━━━ EXERCISE INPUTS ━━━

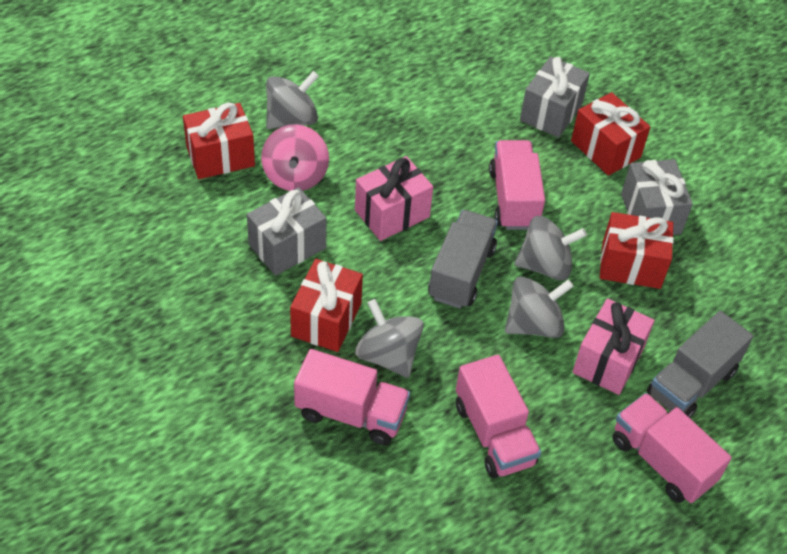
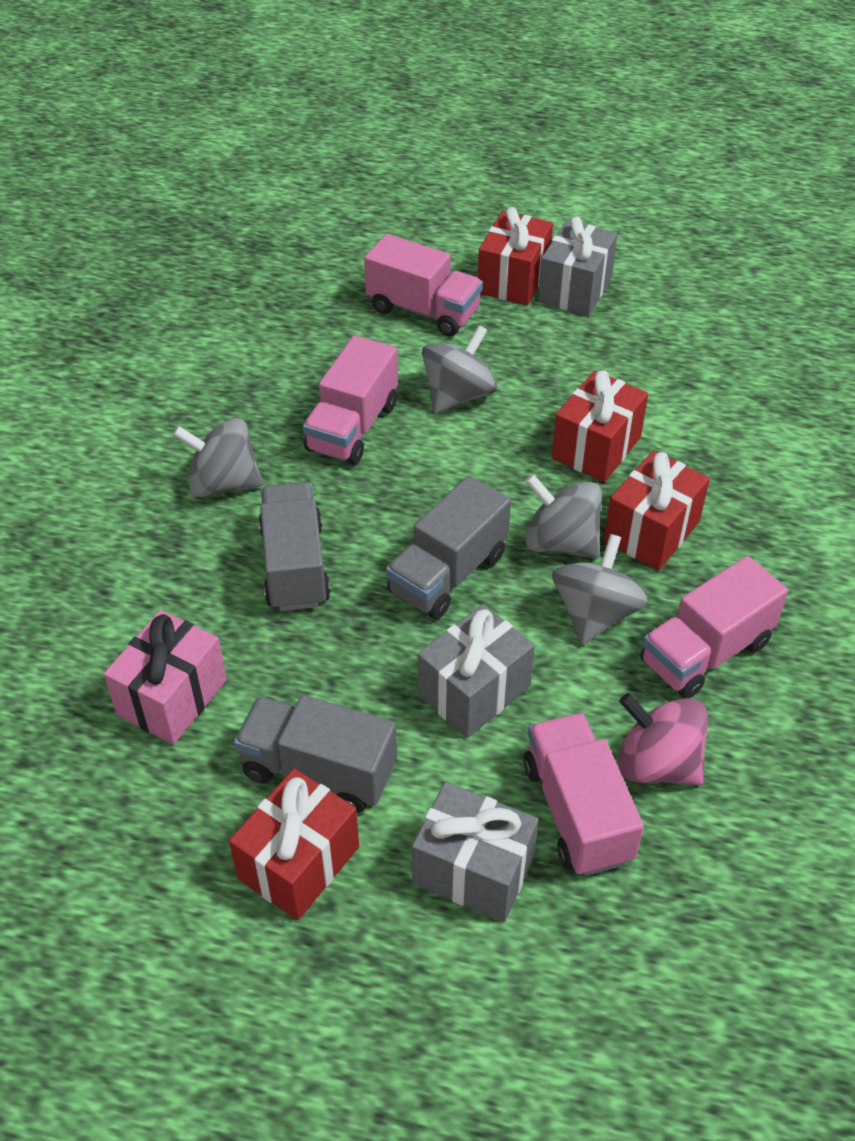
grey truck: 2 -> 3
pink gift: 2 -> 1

━━━
━━━ EXERCISE INPUTS ━━━

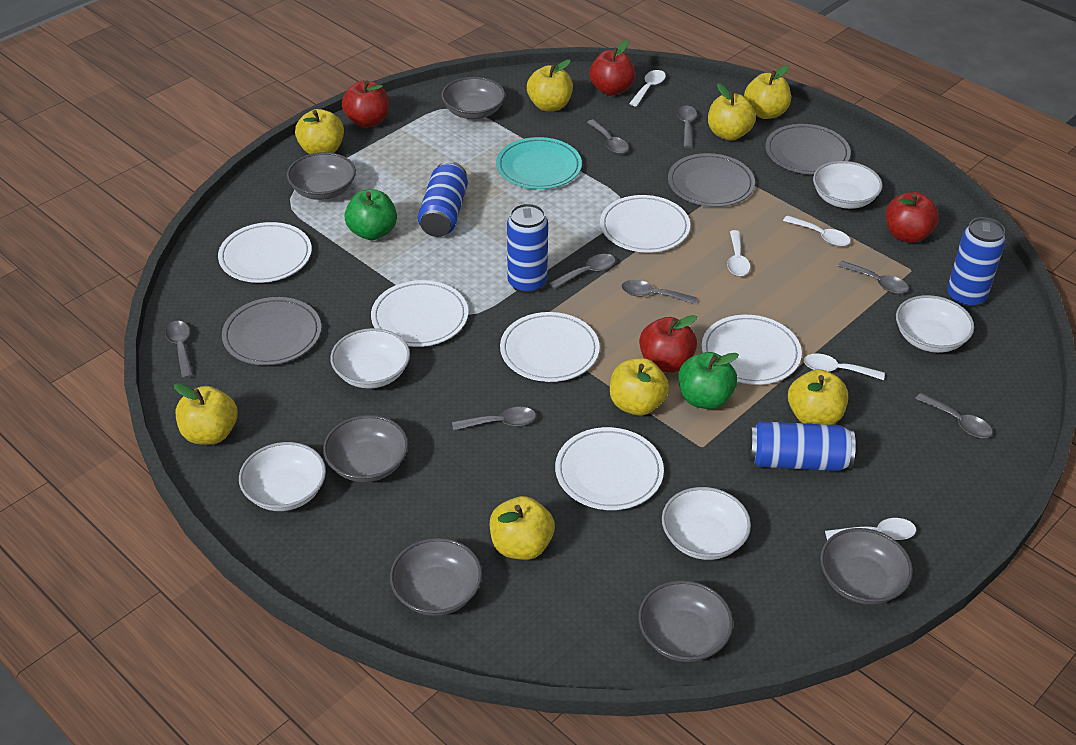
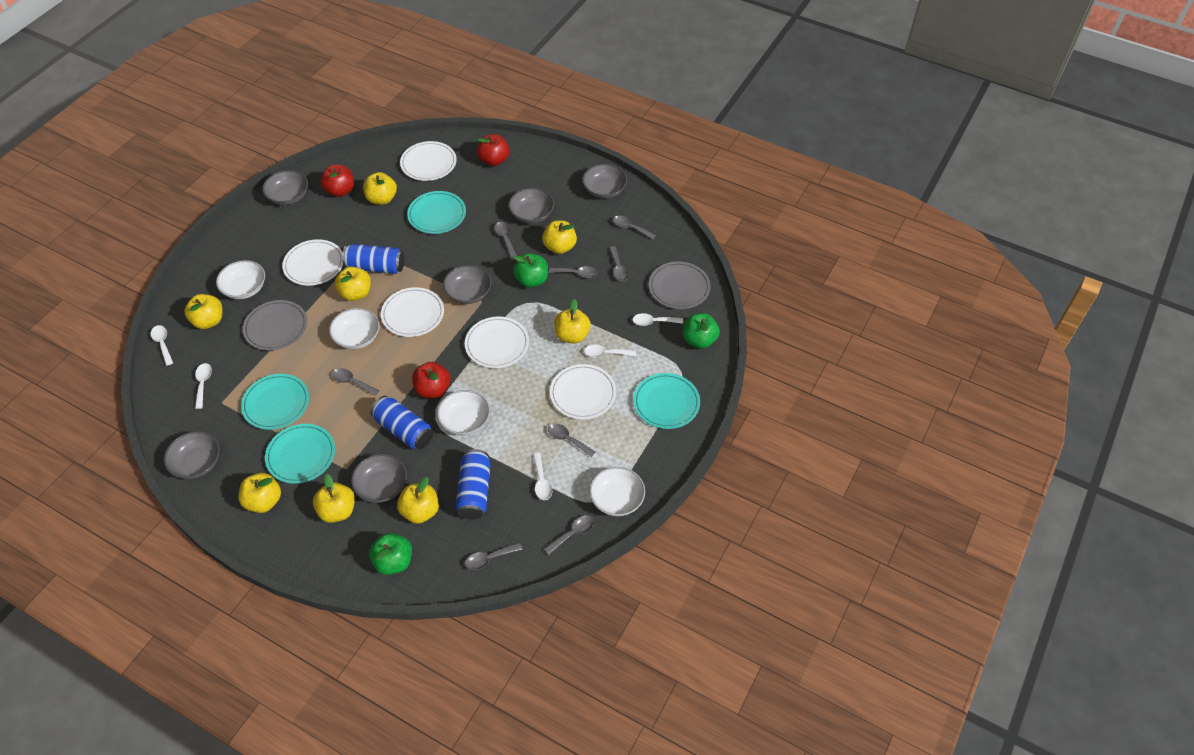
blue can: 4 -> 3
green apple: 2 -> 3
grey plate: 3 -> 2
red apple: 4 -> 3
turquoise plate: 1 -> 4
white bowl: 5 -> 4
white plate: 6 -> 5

━━━
━━━ EXERCISE INPUTS ━━━

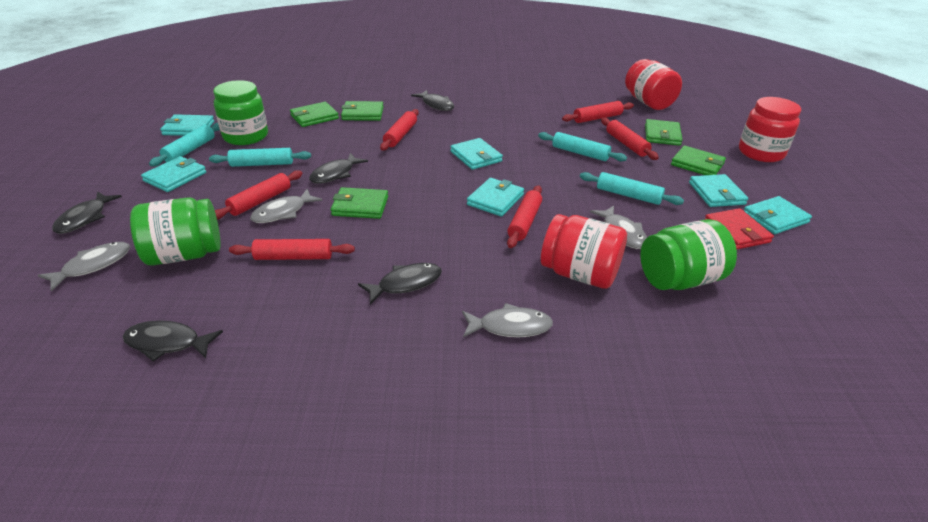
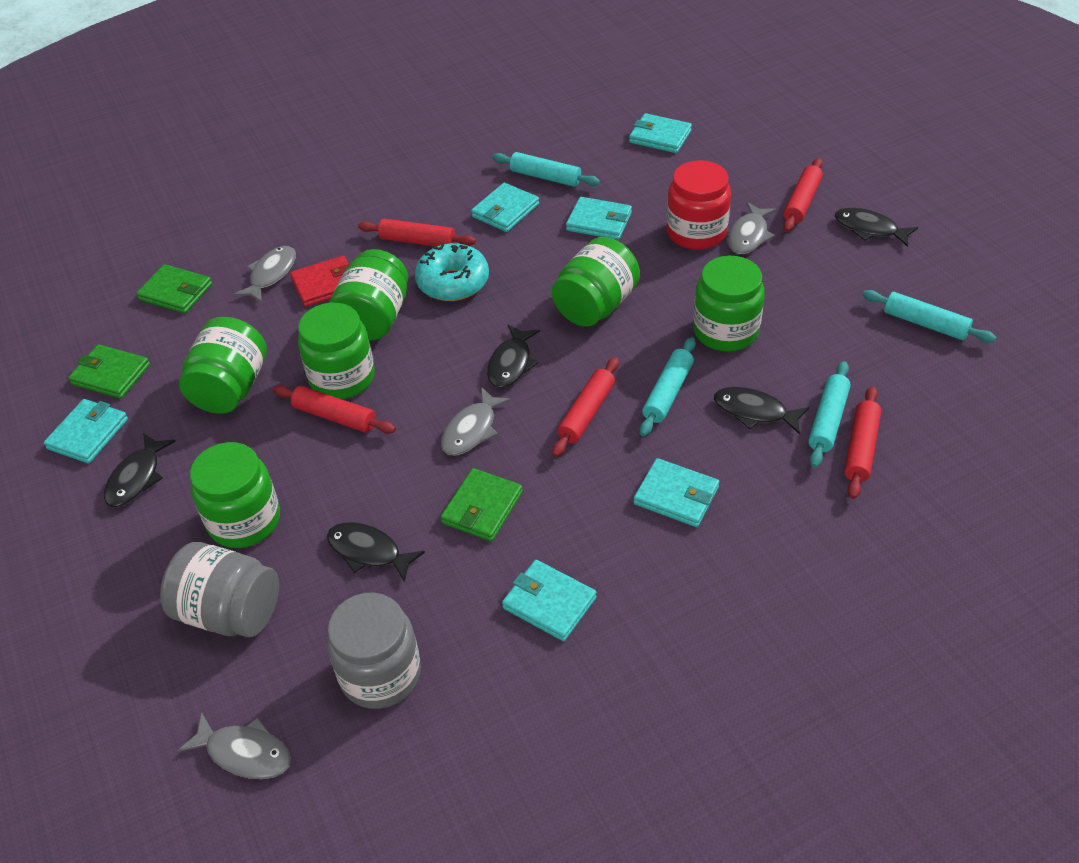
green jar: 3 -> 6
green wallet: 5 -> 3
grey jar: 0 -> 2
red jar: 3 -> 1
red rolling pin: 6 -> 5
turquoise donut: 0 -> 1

━━━

Write down exactly the span of lines above from the one containing "green wallet: 5 -> 3" to the one containing "turquoise donut: 0 -> 1", both ends included.

green wallet: 5 -> 3
grey jar: 0 -> 2
red jar: 3 -> 1
red rolling pin: 6 -> 5
turquoise donut: 0 -> 1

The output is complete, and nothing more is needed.